From the entries below, return only the lines starting at the one that contains "- resized: ORANGE DUMBBELL" and ending at the one that contains "- moved: TURQUOISE BELL", exactly as they stand.

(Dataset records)
=== Section Start ===

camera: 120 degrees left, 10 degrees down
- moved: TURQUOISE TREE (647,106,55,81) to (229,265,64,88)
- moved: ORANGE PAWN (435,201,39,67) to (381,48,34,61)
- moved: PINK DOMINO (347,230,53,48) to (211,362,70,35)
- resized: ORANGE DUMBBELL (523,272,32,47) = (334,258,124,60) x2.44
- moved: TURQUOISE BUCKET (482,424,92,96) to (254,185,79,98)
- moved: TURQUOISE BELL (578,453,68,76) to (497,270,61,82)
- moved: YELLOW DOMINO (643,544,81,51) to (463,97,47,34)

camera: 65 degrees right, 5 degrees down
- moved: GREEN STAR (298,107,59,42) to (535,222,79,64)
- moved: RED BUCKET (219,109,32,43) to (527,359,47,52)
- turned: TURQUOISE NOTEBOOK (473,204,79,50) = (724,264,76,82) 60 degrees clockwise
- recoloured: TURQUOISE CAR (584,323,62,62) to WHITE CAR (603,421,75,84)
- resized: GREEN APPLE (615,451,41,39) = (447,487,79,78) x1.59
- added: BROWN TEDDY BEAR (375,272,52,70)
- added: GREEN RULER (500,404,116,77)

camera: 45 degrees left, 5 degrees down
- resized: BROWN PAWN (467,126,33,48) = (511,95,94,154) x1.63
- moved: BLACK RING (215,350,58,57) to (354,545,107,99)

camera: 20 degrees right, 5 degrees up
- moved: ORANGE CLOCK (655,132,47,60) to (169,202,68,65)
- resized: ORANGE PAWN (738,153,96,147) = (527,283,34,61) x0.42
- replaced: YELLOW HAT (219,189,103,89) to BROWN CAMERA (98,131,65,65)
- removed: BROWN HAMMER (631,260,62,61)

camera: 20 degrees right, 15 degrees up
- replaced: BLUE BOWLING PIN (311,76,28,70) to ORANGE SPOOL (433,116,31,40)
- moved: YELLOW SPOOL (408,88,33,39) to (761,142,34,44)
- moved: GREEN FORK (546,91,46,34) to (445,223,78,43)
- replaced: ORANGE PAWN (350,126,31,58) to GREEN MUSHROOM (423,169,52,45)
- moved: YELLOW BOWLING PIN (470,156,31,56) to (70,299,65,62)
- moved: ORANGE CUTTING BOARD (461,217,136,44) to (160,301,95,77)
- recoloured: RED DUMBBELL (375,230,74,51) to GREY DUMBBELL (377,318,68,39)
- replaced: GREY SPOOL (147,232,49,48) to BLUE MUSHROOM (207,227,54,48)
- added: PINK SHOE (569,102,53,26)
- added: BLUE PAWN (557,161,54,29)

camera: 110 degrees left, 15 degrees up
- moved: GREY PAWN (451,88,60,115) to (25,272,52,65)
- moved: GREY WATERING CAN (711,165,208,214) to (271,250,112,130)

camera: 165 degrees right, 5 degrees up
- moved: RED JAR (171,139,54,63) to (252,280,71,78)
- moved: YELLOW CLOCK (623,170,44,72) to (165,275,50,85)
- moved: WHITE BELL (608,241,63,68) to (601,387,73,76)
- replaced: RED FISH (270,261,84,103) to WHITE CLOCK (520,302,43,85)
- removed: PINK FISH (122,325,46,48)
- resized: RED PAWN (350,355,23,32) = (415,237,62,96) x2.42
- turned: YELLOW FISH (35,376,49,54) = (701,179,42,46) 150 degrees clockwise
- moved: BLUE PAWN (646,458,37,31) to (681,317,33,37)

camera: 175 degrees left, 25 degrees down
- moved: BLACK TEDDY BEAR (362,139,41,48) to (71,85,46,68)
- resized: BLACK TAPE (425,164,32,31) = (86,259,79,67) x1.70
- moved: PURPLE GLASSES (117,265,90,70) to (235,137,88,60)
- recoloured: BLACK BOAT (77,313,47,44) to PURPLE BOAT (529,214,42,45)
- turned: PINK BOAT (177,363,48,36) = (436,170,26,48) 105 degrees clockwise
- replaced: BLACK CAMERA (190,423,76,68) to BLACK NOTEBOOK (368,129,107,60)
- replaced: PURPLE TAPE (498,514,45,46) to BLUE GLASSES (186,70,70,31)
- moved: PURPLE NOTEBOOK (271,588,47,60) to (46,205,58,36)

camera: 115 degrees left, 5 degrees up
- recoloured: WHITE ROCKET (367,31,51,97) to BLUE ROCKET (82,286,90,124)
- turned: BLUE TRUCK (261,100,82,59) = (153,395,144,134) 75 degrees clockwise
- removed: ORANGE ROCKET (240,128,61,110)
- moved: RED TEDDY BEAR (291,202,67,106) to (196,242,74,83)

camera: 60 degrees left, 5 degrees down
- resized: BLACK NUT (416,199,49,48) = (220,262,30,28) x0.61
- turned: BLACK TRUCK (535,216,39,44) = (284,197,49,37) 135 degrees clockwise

=== Section End ===

REPLY TO THE TASK
- resized: ORANGE DUMBBELL (523,272,32,47) = (334,258,124,60) x2.44
- moved: TURQUOISE BUCKET (482,424,92,96) to (254,185,79,98)
- moved: TURQUOISE BELL (578,453,68,76) to (497,270,61,82)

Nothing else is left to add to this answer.